Would you please transcribe the entire listing exactly?

+++

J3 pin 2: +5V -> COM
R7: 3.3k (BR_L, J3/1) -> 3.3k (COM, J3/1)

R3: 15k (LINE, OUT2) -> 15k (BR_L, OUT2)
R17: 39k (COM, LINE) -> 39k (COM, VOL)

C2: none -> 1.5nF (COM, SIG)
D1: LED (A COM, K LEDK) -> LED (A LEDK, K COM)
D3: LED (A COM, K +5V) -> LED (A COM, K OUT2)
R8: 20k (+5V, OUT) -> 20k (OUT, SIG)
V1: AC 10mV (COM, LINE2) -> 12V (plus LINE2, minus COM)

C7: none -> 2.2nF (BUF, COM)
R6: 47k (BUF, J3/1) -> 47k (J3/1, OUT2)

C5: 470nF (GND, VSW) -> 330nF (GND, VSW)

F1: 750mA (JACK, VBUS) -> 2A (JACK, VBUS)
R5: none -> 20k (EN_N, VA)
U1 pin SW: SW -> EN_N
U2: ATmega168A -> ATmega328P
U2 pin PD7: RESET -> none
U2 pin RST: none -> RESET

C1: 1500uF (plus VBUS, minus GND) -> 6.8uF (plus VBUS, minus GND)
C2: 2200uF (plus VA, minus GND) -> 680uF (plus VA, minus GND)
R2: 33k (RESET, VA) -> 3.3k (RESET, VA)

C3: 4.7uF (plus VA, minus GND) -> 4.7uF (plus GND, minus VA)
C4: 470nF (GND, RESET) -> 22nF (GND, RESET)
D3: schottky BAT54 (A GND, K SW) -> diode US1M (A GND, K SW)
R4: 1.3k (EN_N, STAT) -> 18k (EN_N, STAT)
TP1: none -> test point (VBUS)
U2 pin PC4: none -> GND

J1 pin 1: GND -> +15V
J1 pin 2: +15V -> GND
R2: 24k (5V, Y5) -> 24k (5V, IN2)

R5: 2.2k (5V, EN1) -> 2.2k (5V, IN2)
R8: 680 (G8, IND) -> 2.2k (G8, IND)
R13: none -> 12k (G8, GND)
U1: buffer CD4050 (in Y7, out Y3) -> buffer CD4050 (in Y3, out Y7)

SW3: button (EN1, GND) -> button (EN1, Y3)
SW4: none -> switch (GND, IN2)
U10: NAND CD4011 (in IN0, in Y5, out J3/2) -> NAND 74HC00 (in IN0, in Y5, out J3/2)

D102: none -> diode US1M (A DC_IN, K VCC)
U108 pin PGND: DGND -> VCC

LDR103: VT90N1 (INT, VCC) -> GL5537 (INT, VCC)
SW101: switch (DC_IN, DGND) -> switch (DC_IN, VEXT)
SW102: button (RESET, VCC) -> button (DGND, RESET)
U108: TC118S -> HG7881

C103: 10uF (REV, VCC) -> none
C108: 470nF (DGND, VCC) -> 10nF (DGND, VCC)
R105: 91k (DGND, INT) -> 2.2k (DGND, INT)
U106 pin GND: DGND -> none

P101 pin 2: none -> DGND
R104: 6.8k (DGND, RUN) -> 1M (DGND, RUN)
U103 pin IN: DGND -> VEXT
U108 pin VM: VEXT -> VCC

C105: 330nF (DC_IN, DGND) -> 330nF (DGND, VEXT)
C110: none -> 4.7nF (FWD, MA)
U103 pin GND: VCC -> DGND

+++

§ RESPONSE BELOW:
J3 pin 2: +5V -> COM
R7: 3.3k (BR_L, J3/1) -> 3.3k (COM, J3/1)

R3: 15k (LINE, OUT2) -> 15k (BR_L, OUT2)
R17: 39k (COM, LINE) -> 39k (COM, VOL)

C2: none -> 1.5nF (COM, SIG)
D1: LED (A COM, K LEDK) -> LED (A LEDK, K COM)
D3: LED (A COM, K +5V) -> LED (A COM, K OUT2)
R8: 20k (+5V, OUT) -> 20k (OUT, SIG)
V1: AC 10mV (COM, LINE2) -> 12V (plus LINE2, minus COM)

C7: none -> 2.2nF (BUF, COM)
R6: 47k (BUF, J3/1) -> 47k (J3/1, OUT2)

C5: 470nF (GND, VSW) -> 330nF (GND, VSW)

F1: 750mA (JACK, VBUS) -> 2A (JACK, VBUS)
R5: none -> 20k (EN_N, VA)
U1 pin SW: SW -> EN_N
U2: ATmega168A -> ATmega328P
U2 pin PD7: RESET -> none
U2 pin RST: none -> RESET

C1: 1500uF (plus VBUS, minus GND) -> 6.8uF (plus VBUS, minus GND)
C2: 2200uF (plus VA, minus GND) -> 680uF (plus VA, minus GND)
R2: 33k (RESET, VA) -> 3.3k (RESET, VA)

C3: 4.7uF (plus VA, minus GND) -> 4.7uF (plus GND, minus VA)
C4: 470nF (GND, RESET) -> 22nF (GND, RESET)
D3: schottky BAT54 (A GND, K SW) -> diode US1M (A GND, K SW)
R4: 1.3k (EN_N, STAT) -> 18k (EN_N, STAT)
TP1: none -> test point (VBUS)
U2 pin PC4: none -> GND

J1 pin 1: GND -> +15V
J1 pin 2: +15V -> GND
R2: 24k (5V, Y5) -> 24k (5V, IN2)

R5: 2.2k (5V, EN1) -> 2.2k (5V, IN2)
R8: 680 (G8, IND) -> 2.2k (G8, IND)
R13: none -> 12k (G8, GND)
U1: buffer CD4050 (in Y7, out Y3) -> buffer CD4050 (in Y3, out Y7)

SW3: button (EN1, GND) -> button (EN1, Y3)
SW4: none -> switch (GND, IN2)
U10: NAND CD4011 (in IN0, in Y5, out J3/2) -> NAND 74HC00 (in IN0, in Y5, out J3/2)

D102: none -> diode US1M (A DC_IN, K VCC)
U108 pin PGND: DGND -> VCC

LDR103: VT90N1 (INT, VCC) -> GL5537 (INT, VCC)
SW101: switch (DC_IN, DGND) -> switch (DC_IN, VEXT)
SW102: button (RESET, VCC) -> button (DGND, RESET)
U108: TC118S -> HG7881

C103: 10uF (REV, VCC) -> none
C108: 470nF (DGND, VCC) -> 10nF (DGND, VCC)
R105: 91k (DGND, INT) -> 2.2k (DGND, INT)
U106 pin GND: DGND -> none

P101 pin 2: none -> DGND
R104: 6.8k (DGND, RUN) -> 1M (DGND, RUN)
U103 pin IN: DGND -> VEXT
U108 pin VM: VEXT -> VCC

C105: 330nF (DC_IN, DGND) -> 330nF (DGND, VEXT)
C110: none -> 4.7nF (FWD, MA)
U103 pin GND: VCC -> DGND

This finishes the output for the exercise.